- [What you should do]: Your answer should consist only of the lines below from the one with "green cupcake: 0 -> 1" through the one with "orange ruler: 3 -> 2", copied exactly.

Data to use below:

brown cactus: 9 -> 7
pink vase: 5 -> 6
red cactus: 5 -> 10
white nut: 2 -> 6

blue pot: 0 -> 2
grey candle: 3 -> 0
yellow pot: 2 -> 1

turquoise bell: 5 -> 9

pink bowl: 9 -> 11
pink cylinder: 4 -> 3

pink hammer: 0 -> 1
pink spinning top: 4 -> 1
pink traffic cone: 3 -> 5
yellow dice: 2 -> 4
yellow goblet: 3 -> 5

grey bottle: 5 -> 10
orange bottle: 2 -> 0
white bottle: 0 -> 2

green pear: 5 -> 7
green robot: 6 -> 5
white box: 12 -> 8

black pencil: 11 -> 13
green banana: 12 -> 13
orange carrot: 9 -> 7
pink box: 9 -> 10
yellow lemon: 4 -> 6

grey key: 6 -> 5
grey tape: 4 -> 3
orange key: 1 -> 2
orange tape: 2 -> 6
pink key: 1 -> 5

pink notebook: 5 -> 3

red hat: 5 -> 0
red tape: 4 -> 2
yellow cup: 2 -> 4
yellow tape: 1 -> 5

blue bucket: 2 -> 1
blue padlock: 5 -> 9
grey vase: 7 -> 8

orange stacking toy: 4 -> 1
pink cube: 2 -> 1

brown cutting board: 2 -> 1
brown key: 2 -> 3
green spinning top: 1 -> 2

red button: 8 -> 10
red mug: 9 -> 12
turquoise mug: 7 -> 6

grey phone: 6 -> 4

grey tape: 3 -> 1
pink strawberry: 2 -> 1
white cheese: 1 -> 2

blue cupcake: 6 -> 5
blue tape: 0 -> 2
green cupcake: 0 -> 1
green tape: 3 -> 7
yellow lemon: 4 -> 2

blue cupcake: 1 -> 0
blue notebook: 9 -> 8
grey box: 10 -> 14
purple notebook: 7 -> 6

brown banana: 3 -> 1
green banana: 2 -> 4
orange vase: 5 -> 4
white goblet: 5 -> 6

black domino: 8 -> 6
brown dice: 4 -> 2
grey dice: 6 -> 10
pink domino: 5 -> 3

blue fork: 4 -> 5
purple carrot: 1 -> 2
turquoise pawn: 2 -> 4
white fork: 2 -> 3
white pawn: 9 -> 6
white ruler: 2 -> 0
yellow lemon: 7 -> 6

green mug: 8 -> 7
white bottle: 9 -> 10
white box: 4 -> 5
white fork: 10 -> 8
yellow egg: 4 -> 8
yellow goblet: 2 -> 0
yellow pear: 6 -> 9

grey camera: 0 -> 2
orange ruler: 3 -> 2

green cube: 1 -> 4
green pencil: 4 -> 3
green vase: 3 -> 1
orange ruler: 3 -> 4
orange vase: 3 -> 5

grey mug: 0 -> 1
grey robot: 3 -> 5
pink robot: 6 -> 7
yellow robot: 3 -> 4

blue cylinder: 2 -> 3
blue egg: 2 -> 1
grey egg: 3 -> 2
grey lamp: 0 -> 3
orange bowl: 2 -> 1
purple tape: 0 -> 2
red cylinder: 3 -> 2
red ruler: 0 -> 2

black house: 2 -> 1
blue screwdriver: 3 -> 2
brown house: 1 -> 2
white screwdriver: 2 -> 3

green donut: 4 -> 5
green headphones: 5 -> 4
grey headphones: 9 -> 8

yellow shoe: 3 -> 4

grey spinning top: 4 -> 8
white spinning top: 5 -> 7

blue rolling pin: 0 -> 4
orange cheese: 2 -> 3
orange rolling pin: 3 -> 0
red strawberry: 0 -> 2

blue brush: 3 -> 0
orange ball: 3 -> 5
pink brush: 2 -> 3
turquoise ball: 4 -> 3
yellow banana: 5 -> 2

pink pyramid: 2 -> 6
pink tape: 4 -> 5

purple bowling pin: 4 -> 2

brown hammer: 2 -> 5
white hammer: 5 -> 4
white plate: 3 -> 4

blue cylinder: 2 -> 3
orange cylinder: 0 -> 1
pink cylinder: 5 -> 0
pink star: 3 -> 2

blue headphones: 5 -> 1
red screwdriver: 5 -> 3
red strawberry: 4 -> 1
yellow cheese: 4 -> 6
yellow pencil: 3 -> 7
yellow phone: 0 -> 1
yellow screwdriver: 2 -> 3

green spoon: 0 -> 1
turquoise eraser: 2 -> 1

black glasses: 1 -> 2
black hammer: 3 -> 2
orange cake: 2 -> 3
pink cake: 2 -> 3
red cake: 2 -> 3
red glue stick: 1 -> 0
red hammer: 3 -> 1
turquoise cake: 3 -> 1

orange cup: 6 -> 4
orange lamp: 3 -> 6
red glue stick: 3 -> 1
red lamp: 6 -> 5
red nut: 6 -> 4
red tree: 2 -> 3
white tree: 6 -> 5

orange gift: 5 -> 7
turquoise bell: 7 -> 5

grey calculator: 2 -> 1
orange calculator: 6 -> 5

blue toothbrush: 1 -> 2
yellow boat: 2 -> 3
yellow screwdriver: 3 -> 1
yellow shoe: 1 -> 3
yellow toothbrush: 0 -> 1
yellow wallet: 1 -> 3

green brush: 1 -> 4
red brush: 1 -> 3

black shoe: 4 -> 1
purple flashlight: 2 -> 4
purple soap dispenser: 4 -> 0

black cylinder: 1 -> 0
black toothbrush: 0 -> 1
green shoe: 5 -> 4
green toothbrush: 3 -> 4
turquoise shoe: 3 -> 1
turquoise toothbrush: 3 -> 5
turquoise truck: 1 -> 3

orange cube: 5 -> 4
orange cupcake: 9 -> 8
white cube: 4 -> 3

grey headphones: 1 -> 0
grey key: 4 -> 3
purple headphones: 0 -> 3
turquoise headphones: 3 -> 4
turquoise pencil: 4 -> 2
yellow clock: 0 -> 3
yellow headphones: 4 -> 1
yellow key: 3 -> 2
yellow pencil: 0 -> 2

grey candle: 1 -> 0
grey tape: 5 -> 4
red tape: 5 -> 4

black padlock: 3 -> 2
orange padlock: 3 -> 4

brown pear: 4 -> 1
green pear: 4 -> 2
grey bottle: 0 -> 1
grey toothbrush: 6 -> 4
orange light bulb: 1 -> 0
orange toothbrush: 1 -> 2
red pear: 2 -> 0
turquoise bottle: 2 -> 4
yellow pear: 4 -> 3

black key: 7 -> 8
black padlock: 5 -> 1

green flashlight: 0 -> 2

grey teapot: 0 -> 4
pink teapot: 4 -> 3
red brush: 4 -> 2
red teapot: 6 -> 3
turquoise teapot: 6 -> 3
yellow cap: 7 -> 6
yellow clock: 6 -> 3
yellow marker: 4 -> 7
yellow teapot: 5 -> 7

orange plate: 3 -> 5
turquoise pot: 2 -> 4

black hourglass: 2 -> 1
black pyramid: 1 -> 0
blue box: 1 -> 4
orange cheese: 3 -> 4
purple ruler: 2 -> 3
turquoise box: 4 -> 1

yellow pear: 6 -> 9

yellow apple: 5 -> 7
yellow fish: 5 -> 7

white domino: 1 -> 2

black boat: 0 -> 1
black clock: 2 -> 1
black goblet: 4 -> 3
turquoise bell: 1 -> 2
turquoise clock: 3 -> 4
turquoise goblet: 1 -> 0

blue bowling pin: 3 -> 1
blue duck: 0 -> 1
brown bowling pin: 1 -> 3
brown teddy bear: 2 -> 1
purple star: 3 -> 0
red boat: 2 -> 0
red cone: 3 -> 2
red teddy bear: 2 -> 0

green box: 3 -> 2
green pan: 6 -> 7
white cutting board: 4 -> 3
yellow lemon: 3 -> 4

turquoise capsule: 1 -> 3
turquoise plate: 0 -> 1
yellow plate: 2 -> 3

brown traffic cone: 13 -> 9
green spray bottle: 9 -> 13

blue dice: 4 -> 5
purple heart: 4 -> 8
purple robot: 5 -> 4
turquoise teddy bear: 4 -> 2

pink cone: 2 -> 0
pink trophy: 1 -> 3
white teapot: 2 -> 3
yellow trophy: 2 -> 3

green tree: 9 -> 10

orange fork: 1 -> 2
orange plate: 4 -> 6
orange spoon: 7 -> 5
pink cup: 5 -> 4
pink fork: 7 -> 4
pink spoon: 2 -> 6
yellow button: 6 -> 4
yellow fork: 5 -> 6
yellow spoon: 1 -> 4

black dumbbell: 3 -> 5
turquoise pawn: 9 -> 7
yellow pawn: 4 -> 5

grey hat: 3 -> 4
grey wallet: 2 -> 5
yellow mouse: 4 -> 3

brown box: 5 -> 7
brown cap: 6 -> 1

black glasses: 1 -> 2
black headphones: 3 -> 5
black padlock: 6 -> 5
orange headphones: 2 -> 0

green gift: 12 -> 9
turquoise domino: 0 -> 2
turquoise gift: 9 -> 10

End of Data to use.

- [Written reply]:
green cupcake: 0 -> 1
green tape: 3 -> 7
yellow lemon: 4 -> 2

blue cupcake: 1 -> 0
blue notebook: 9 -> 8
grey box: 10 -> 14
purple notebook: 7 -> 6

brown banana: 3 -> 1
green banana: 2 -> 4
orange vase: 5 -> 4
white goblet: 5 -> 6

black domino: 8 -> 6
brown dice: 4 -> 2
grey dice: 6 -> 10
pink domino: 5 -> 3

blue fork: 4 -> 5
purple carrot: 1 -> 2
turquoise pawn: 2 -> 4
white fork: 2 -> 3
white pawn: 9 -> 6
white ruler: 2 -> 0
yellow lemon: 7 -> 6

green mug: 8 -> 7
white bottle: 9 -> 10
white box: 4 -> 5
white fork: 10 -> 8
yellow egg: 4 -> 8
yellow goblet: 2 -> 0
yellow pear: 6 -> 9

grey camera: 0 -> 2
orange ruler: 3 -> 2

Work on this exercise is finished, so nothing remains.